REQUIRED WORK: Every line below needs to be transcribed without alteration, and no image may be carried over.

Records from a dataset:
^^^^
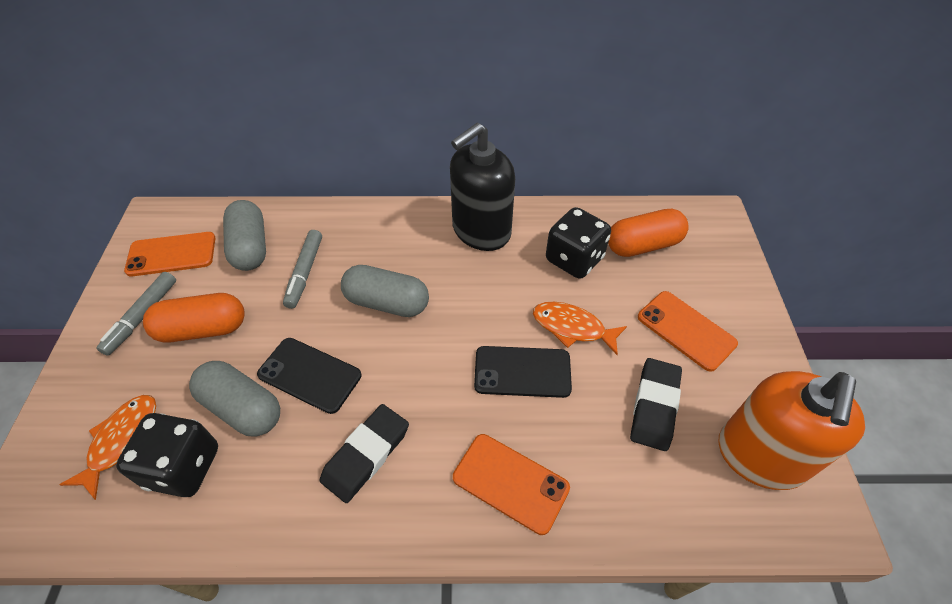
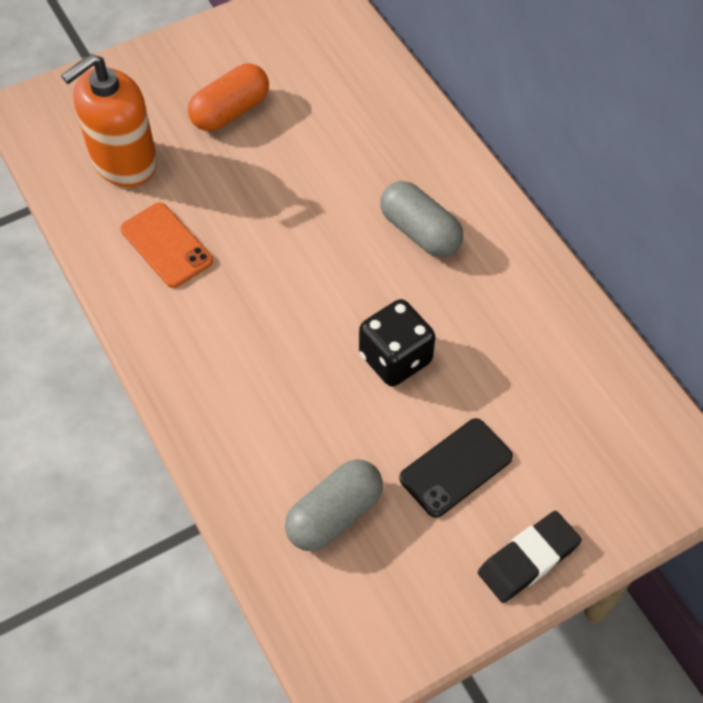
black dice: 2 -> 1
black eraser: 2 -> 1
black phone: 2 -> 1
black soap dispenser: 1 -> 0
grey capsule: 3 -> 2
grey marker: 2 -> 0
orange capsule: 2 -> 1
orange fish: 2 -> 0
orange phone: 3 -> 1

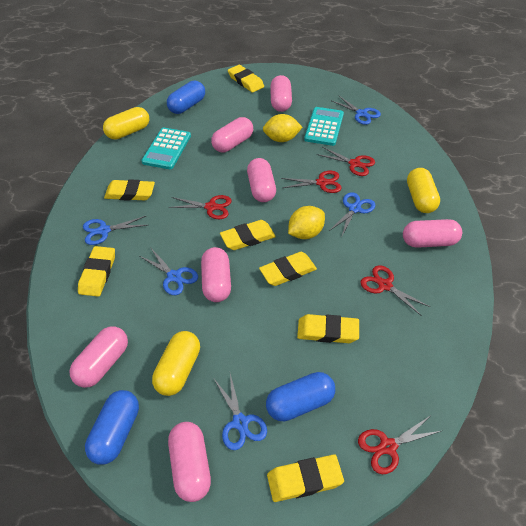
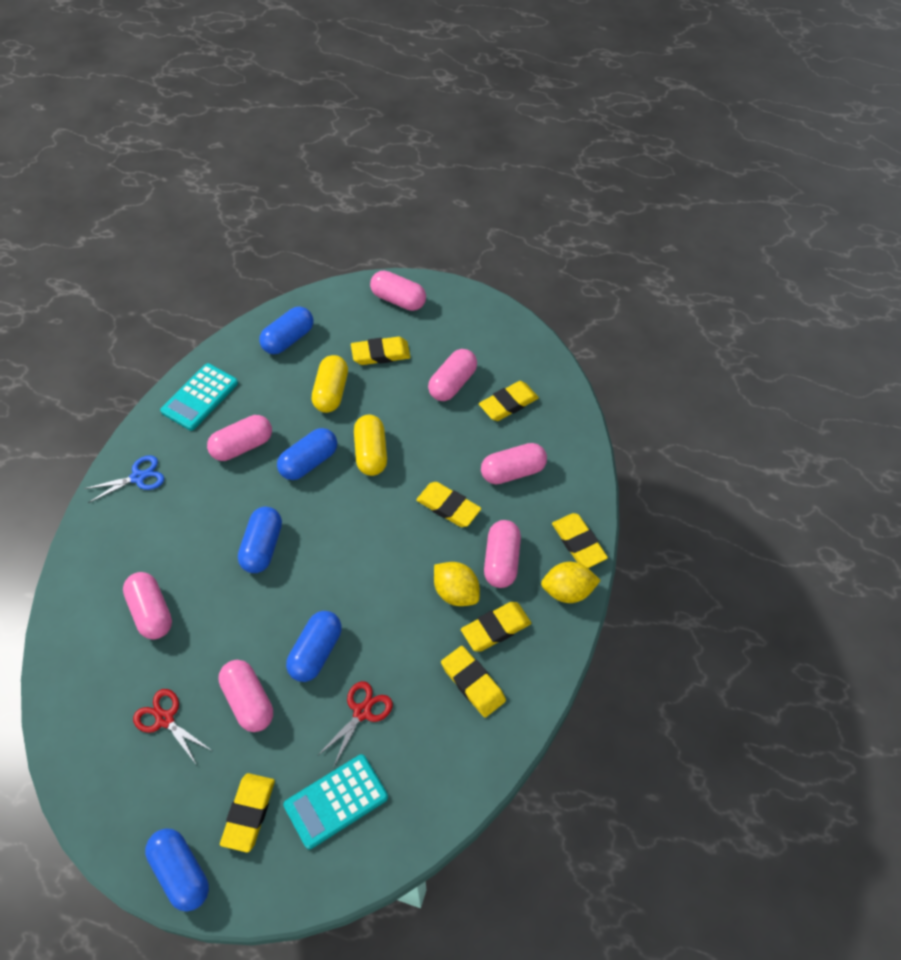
blue capsule: 3 -> 5
blue scissors: 5 -> 1
red scissors: 5 -> 2
yellow capsule: 3 -> 2

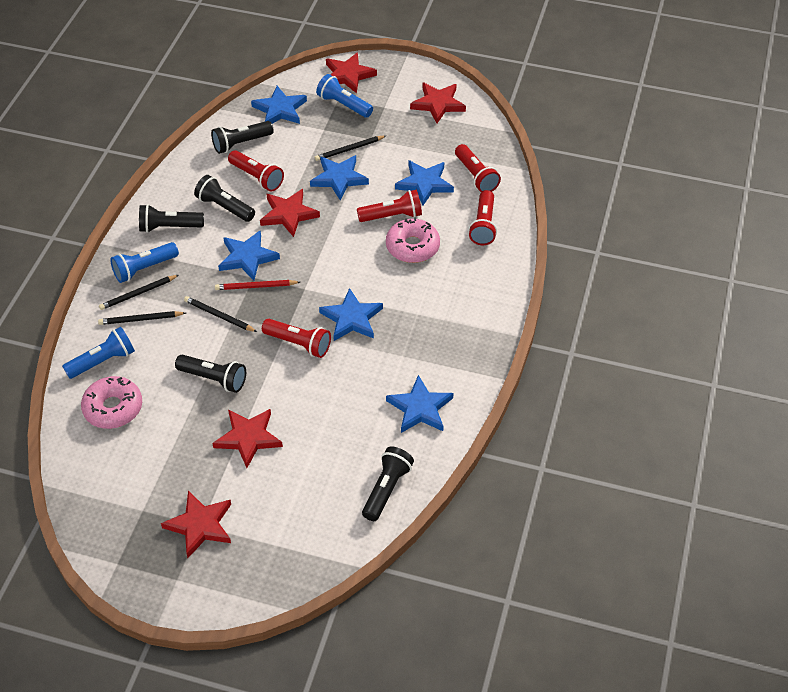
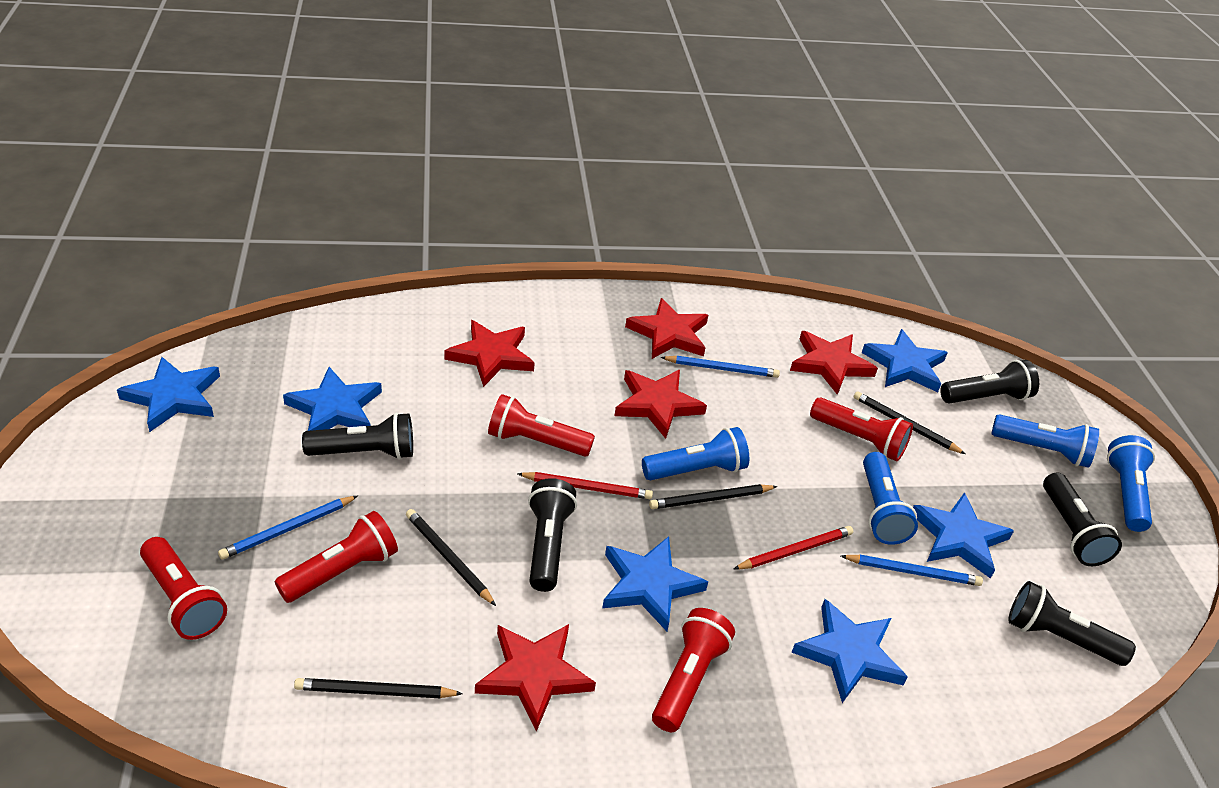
blue flashlight: 3 -> 4
blue pencil: 0 -> 3
pink donut: 2 -> 0
red pencil: 1 -> 2

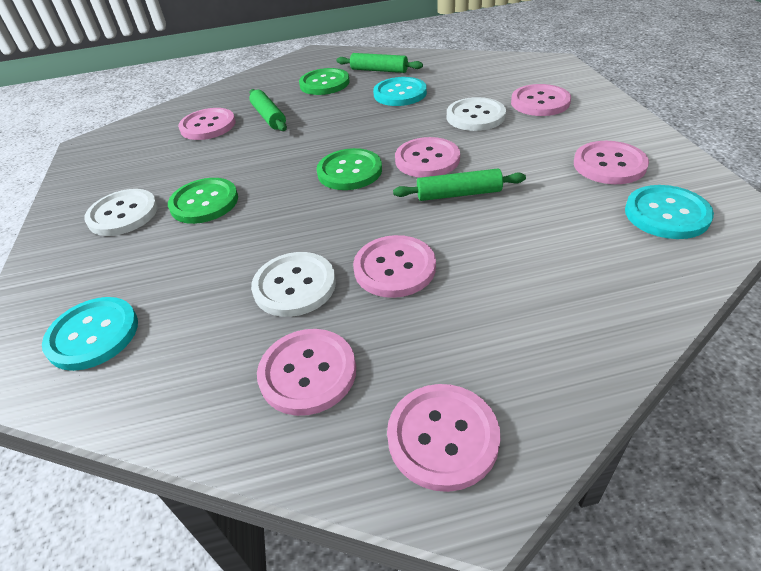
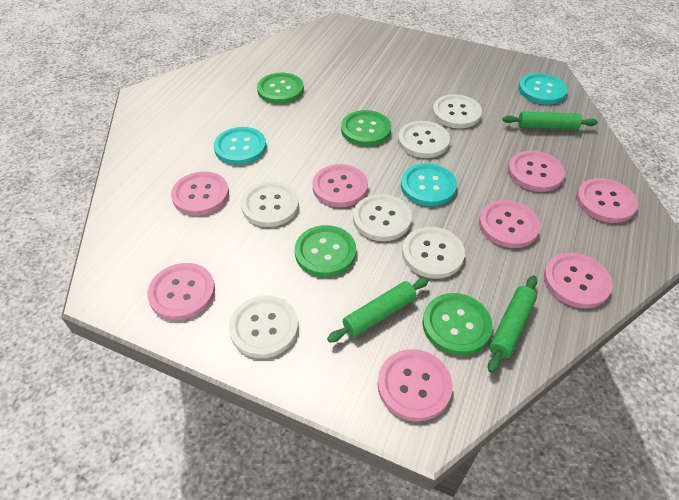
green button: 3 -> 4
pink button: 7 -> 8
white button: 3 -> 6

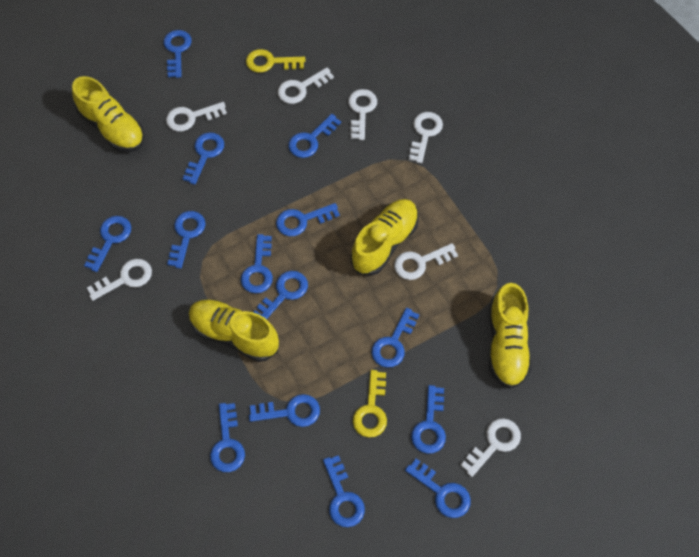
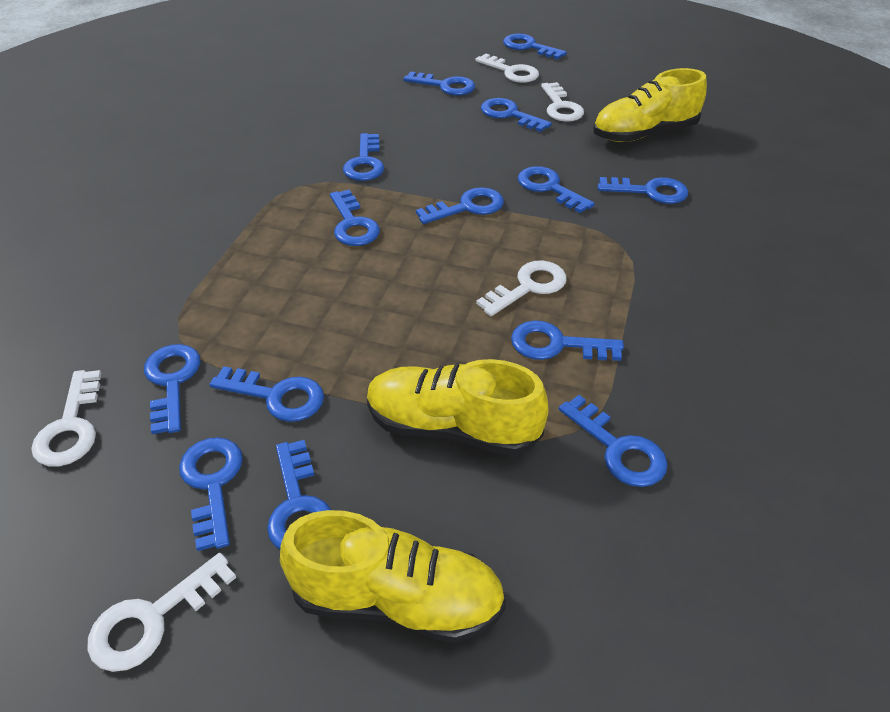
white key: 7 -> 5
yellow key: 2 -> 0
yellow shoe: 4 -> 3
^^^^
ANSWER TO THIS PROBLEM:
black dice: 2 -> 1
black eraser: 2 -> 1
black phone: 2 -> 1
black soap dispenser: 1 -> 0
grey capsule: 3 -> 2
grey marker: 2 -> 0
orange capsule: 2 -> 1
orange fish: 2 -> 0
orange phone: 3 -> 1

blue capsule: 3 -> 5
blue scissors: 5 -> 1
red scissors: 5 -> 2
yellow capsule: 3 -> 2

blue flashlight: 3 -> 4
blue pencil: 0 -> 3
pink donut: 2 -> 0
red pencil: 1 -> 2

green button: 3 -> 4
pink button: 7 -> 8
white button: 3 -> 6

white key: 7 -> 5
yellow key: 2 -> 0
yellow shoe: 4 -> 3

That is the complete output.